EXERCISE - Print the entries verbatim, leaving out the images they contain.

Image change detection data:
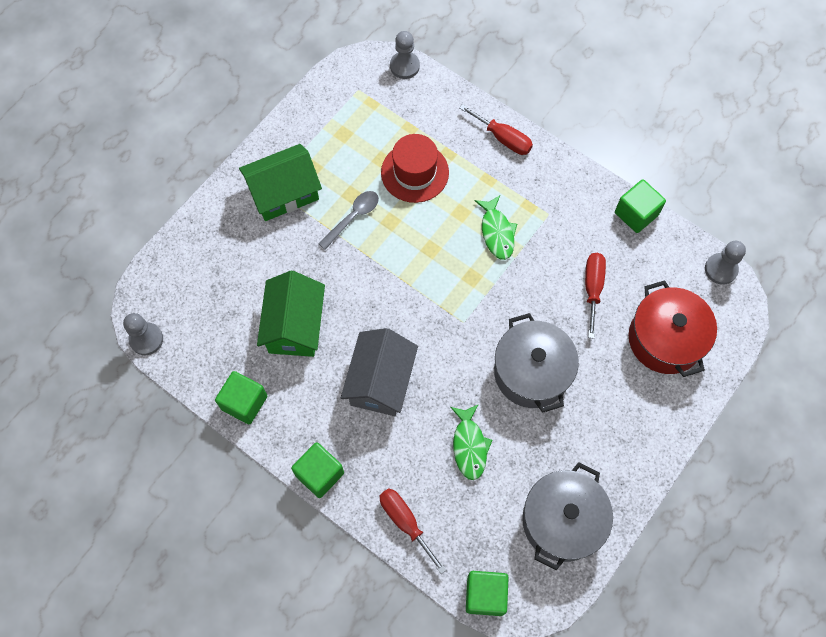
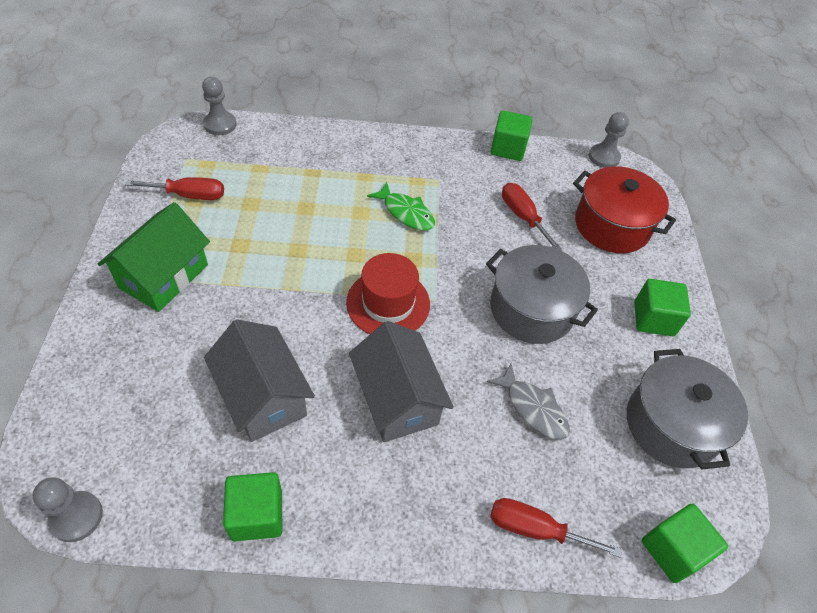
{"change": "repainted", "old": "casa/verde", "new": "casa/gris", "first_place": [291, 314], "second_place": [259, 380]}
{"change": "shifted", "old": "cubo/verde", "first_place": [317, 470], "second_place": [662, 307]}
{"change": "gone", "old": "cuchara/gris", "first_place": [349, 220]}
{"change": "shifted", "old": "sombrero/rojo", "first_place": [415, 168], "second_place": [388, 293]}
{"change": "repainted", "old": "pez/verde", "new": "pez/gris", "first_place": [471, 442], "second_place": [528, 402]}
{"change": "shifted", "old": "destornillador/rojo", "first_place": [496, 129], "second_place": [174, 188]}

SOLVED EXERCISE -
{"change": "repainted", "old": "casa/verde", "new": "casa/gris", "first_place": [291, 314], "second_place": [259, 380]}
{"change": "shifted", "old": "cubo/verde", "first_place": [317, 470], "second_place": [662, 307]}
{"change": "gone", "old": "cuchara/gris", "first_place": [349, 220]}
{"change": "shifted", "old": "sombrero/rojo", "first_place": [415, 168], "second_place": [388, 293]}
{"change": "repainted", "old": "pez/verde", "new": "pez/gris", "first_place": [471, 442], "second_place": [528, 402]}
{"change": "shifted", "old": "destornillador/rojo", "first_place": [496, 129], "second_place": [174, 188]}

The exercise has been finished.